» **REQUIREMENT**: Search the data below for the string "round". Extract every line that contains it.

RECORDS TO USE below:

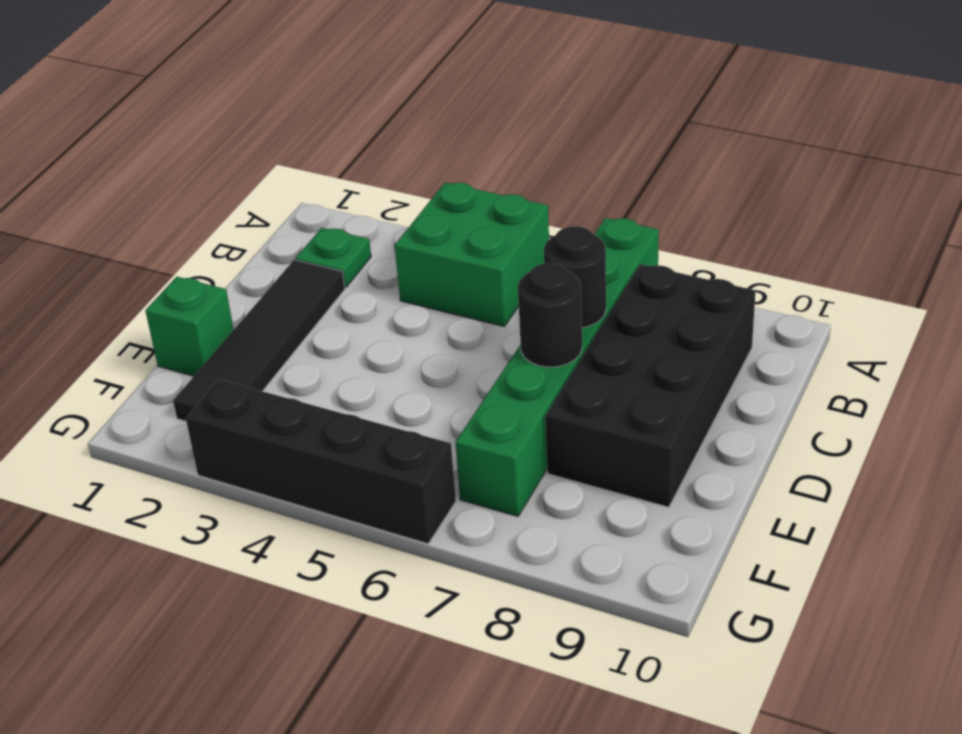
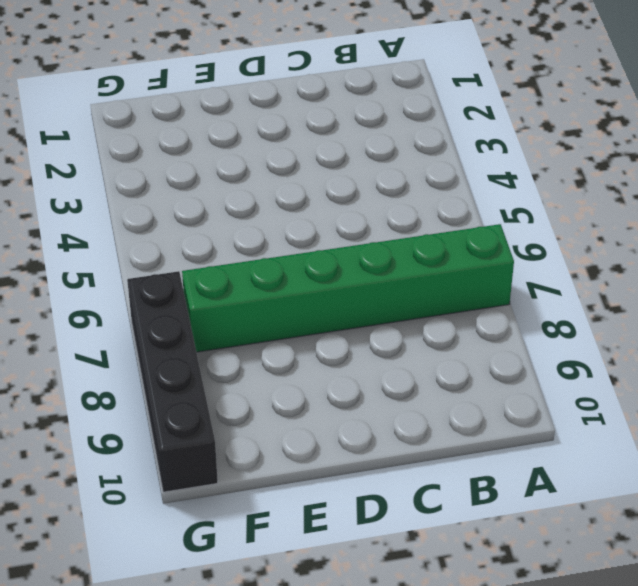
black 1x4 brick [127,271,218,492] -> black 1x4 brick moved to [186,379,456,544]
none -> green 2x2 brick [395,183,549,327]
none -> green 1x1 plate [296,228,371,287]

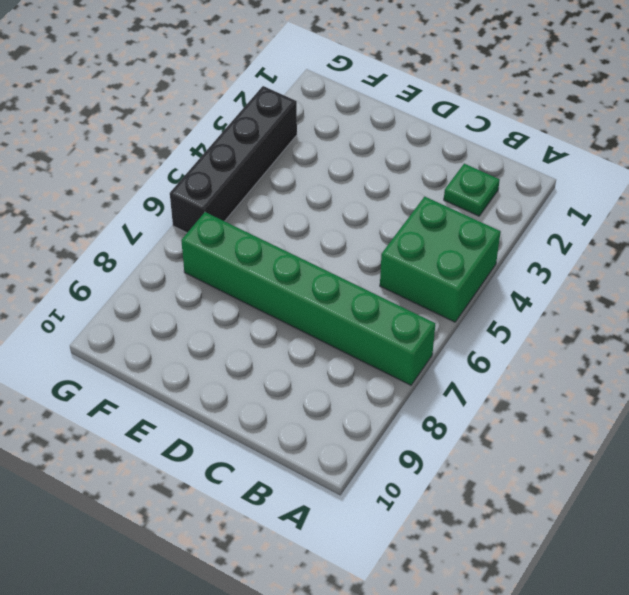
none -> black 2x4 brick [545,264,755,507]
none -> black 1x4 tile [173,260,345,421]

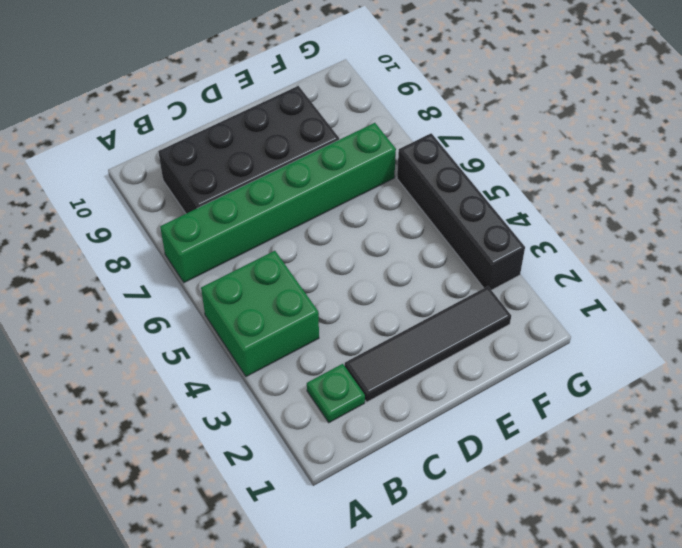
none -> green 1x1 brick [145,277,234,376]
none -> black 1x1 round brick [544,226,606,328]

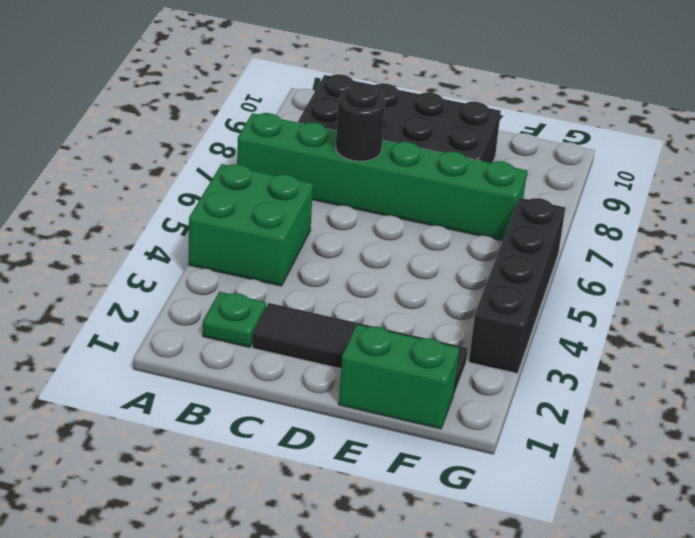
green 1x2 brick [339,325,459,429] -> green 1x1 brick [145,277,234,376]
none -> black 1x1 round brick [518,263,582,367]

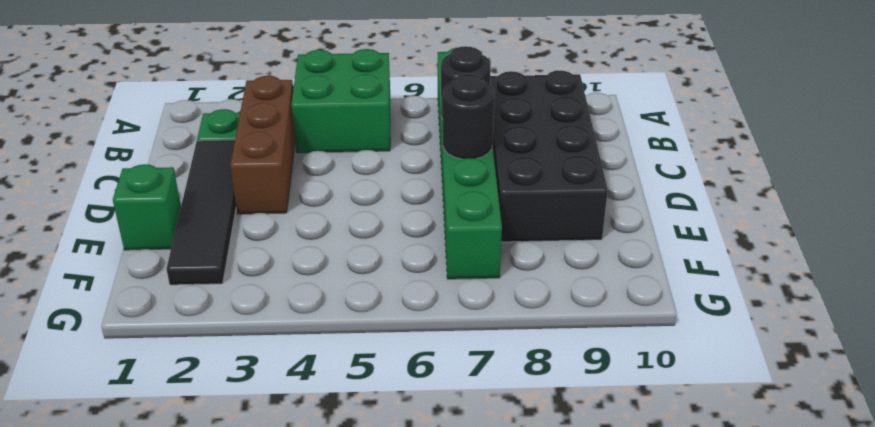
brown 1x3 brick [230,76,295,214] -> none
none -> black 1x4 brick [186,379,456,544]

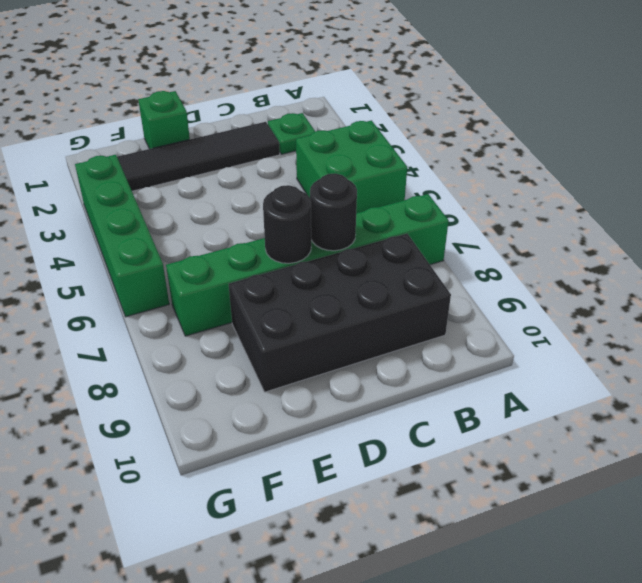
green 1x4 brick [75,155,169,317] -> black 1x4 brick [186,379,456,544]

End of RECORDS TO USE.

» **ANSWER TO THE PROBLEM**:
none -> black 1x1 round brick [544,226,606,328]
none -> black 1x1 round brick [518,263,582,367]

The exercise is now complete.